Return copies of the lines below that mention "none".

(Data records)
======

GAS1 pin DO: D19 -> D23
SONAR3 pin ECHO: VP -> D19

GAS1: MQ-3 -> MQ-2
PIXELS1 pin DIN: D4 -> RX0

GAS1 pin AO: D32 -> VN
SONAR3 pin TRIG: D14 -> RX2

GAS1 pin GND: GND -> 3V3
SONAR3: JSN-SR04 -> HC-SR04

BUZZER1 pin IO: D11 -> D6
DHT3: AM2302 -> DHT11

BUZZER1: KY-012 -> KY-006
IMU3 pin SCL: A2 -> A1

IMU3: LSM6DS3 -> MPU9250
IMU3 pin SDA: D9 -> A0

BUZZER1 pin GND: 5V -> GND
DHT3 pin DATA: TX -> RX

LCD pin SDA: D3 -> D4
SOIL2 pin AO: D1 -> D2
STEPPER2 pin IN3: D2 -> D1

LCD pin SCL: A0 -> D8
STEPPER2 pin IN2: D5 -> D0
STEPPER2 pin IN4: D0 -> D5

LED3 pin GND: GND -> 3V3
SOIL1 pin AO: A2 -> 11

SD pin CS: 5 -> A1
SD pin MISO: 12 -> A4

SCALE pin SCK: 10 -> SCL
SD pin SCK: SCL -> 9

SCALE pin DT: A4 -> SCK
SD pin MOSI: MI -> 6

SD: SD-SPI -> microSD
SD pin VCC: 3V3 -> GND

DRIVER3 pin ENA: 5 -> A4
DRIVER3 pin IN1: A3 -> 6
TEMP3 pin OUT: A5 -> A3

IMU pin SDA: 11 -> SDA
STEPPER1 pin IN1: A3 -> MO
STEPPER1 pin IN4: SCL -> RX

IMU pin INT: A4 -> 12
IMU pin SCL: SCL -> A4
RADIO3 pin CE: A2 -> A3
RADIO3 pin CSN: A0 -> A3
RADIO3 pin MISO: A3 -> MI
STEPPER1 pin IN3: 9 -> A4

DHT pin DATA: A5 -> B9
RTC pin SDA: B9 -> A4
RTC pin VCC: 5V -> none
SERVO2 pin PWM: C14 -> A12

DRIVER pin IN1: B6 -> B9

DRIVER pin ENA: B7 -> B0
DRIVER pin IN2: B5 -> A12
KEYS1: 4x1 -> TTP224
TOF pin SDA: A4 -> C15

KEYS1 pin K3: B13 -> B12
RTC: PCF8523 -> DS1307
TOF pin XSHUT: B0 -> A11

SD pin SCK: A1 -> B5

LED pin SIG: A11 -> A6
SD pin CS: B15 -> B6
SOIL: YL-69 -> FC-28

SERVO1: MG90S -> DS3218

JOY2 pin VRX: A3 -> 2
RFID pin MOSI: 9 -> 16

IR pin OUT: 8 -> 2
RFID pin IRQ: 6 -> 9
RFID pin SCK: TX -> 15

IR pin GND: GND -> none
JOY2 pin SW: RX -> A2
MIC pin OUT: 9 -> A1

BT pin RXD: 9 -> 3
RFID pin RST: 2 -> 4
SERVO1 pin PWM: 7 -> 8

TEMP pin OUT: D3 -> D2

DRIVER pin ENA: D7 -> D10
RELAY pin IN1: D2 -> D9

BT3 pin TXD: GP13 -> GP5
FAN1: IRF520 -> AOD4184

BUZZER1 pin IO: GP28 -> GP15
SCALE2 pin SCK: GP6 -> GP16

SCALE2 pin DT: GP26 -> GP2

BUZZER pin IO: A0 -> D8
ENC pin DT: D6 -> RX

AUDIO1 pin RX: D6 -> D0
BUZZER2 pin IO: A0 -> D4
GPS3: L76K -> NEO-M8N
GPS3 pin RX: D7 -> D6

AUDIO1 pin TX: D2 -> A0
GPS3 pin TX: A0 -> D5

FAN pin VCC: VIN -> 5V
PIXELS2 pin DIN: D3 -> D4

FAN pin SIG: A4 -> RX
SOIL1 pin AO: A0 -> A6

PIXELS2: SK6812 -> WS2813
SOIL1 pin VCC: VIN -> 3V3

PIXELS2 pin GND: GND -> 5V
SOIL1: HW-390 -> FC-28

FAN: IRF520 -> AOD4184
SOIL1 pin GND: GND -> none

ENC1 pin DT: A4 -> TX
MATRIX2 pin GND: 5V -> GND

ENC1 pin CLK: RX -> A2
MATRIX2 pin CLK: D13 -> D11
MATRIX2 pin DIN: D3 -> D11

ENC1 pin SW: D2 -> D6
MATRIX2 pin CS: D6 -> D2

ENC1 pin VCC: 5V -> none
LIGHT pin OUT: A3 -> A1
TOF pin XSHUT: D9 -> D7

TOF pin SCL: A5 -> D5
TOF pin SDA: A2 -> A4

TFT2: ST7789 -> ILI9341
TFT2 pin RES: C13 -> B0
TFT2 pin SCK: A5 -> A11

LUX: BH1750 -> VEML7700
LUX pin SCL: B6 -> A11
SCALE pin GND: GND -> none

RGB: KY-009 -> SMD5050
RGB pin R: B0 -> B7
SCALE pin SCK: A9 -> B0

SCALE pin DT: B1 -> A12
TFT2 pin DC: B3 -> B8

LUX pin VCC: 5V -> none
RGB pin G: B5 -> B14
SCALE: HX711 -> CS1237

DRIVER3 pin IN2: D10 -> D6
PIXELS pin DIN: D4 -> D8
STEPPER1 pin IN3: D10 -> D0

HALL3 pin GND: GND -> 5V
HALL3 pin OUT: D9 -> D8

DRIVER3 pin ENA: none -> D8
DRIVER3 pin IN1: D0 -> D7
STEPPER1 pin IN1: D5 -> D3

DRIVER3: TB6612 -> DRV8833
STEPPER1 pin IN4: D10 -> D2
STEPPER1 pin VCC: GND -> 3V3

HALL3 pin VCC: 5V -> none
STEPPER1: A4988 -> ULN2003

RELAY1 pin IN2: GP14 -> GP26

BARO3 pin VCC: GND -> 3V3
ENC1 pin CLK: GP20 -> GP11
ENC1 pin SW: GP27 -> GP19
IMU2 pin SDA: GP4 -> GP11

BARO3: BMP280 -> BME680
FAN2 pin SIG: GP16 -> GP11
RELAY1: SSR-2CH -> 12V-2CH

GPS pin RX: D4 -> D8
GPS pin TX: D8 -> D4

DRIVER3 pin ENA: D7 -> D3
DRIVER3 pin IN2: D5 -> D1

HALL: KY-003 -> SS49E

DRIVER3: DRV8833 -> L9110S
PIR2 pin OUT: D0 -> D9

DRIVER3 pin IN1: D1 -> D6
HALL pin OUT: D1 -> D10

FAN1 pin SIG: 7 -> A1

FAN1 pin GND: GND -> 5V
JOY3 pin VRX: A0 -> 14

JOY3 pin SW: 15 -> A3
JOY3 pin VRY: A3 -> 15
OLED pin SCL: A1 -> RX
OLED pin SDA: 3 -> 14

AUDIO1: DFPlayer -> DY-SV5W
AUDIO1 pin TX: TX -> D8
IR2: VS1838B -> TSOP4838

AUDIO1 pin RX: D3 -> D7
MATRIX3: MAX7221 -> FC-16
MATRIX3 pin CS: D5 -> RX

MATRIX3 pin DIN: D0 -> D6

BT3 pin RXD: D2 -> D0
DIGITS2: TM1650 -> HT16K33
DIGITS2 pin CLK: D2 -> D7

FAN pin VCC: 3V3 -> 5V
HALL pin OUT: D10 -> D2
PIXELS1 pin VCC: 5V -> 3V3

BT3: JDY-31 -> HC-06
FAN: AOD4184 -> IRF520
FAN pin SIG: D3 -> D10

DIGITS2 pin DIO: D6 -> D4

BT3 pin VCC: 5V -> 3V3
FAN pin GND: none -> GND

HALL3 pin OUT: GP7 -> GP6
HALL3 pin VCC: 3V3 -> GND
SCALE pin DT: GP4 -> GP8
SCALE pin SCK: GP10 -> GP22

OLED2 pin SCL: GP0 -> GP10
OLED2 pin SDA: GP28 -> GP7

======

### TASK RESULT
RTC pin VCC: 5V -> none
IR pin GND: GND -> none
SOIL1 pin GND: GND -> none
ENC1 pin VCC: 5V -> none
SCALE pin GND: GND -> none
LUX pin VCC: 5V -> none
DRIVER3 pin ENA: none -> D8
HALL3 pin VCC: 5V -> none
FAN pin GND: none -> GND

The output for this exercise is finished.